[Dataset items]
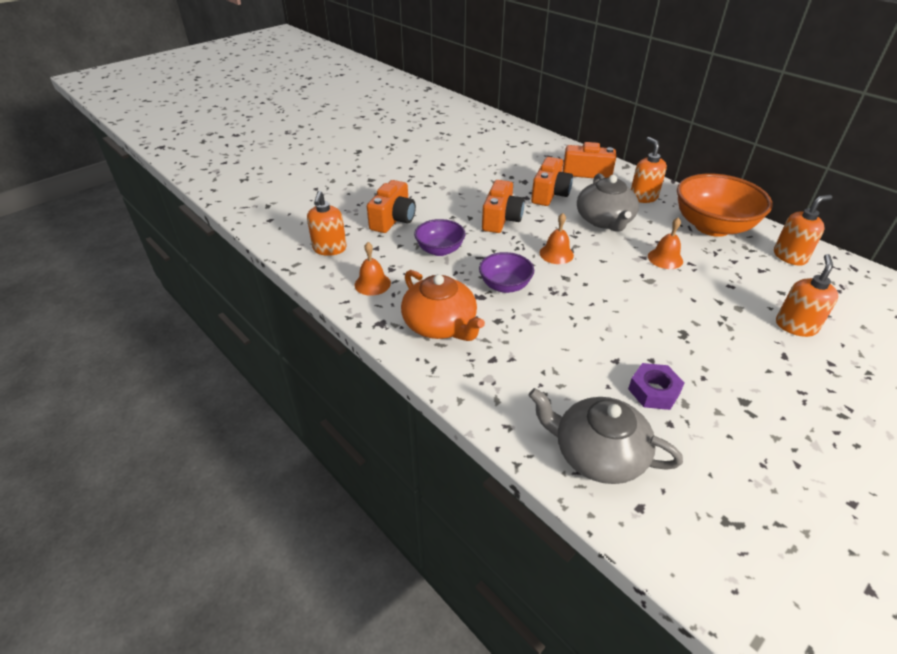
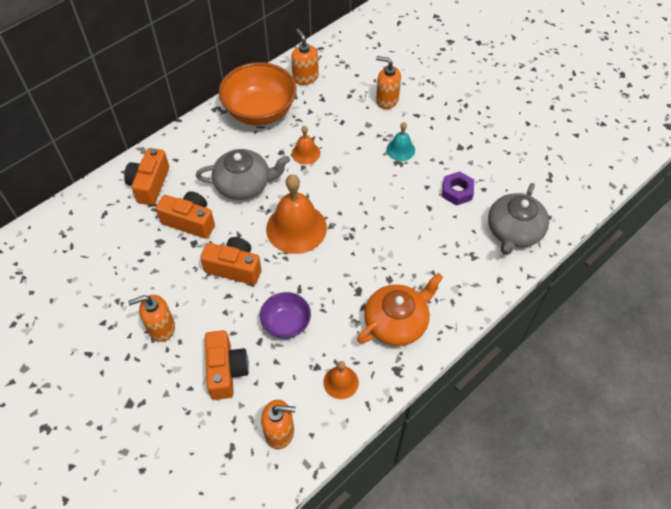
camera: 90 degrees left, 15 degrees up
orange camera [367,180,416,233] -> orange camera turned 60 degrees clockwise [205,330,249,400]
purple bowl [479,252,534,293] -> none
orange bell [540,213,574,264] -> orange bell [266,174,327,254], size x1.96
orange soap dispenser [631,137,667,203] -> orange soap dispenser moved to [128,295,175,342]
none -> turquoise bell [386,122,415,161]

■ What the task asks ■
Without including any picture, print all of the entries above exactly.

■ Answer area ■
camera: 90 degrees left, 15 degrees up
orange camera [367,180,416,233] -> orange camera turned 60 degrees clockwise [205,330,249,400]
purple bowl [479,252,534,293] -> none
orange bell [540,213,574,264] -> orange bell [266,174,327,254], size x1.96
orange soap dispenser [631,137,667,203] -> orange soap dispenser moved to [128,295,175,342]
none -> turquoise bell [386,122,415,161]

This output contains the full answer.